Dataset items

--- --- ---

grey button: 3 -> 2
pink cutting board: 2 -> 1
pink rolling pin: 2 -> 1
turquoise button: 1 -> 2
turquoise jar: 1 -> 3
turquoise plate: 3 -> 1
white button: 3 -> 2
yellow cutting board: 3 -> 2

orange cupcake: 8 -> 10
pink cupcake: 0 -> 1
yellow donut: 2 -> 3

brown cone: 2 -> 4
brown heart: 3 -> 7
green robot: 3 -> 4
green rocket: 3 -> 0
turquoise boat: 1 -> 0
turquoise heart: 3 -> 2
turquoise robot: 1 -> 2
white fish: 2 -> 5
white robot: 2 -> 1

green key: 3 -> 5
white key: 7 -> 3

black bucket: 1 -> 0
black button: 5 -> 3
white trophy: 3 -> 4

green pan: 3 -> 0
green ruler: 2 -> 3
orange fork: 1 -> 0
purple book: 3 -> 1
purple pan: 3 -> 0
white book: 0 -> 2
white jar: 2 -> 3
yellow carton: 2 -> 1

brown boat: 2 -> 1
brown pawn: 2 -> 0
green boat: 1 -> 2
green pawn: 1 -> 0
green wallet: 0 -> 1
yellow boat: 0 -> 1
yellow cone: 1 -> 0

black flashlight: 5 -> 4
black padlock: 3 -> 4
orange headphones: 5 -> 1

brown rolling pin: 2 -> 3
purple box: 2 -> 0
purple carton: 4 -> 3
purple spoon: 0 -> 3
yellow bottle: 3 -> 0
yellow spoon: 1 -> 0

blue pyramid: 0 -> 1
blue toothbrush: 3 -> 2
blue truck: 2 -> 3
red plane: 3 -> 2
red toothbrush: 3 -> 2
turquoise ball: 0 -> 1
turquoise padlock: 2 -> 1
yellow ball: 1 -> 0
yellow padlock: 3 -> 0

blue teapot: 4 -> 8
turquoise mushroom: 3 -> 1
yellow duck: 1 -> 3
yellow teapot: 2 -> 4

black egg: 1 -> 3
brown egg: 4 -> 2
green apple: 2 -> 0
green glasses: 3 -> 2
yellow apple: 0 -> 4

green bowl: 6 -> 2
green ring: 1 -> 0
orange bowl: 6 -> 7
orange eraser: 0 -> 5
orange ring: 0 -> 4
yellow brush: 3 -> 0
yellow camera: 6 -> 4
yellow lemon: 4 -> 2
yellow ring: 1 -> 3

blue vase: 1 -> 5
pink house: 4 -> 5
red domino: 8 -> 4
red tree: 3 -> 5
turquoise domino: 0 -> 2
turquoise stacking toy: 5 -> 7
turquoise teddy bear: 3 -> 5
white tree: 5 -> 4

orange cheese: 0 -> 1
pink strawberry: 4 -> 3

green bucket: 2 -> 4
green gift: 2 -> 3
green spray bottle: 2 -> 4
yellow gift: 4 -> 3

--- --- ---

Could you set down, exactly as written, the lines above between the one holding "yellow cutting board: 3 -> 2" and the one holding "white fish: 2 -> 5", inclusive, and nothing more?

yellow cutting board: 3 -> 2

orange cupcake: 8 -> 10
pink cupcake: 0 -> 1
yellow donut: 2 -> 3

brown cone: 2 -> 4
brown heart: 3 -> 7
green robot: 3 -> 4
green rocket: 3 -> 0
turquoise boat: 1 -> 0
turquoise heart: 3 -> 2
turquoise robot: 1 -> 2
white fish: 2 -> 5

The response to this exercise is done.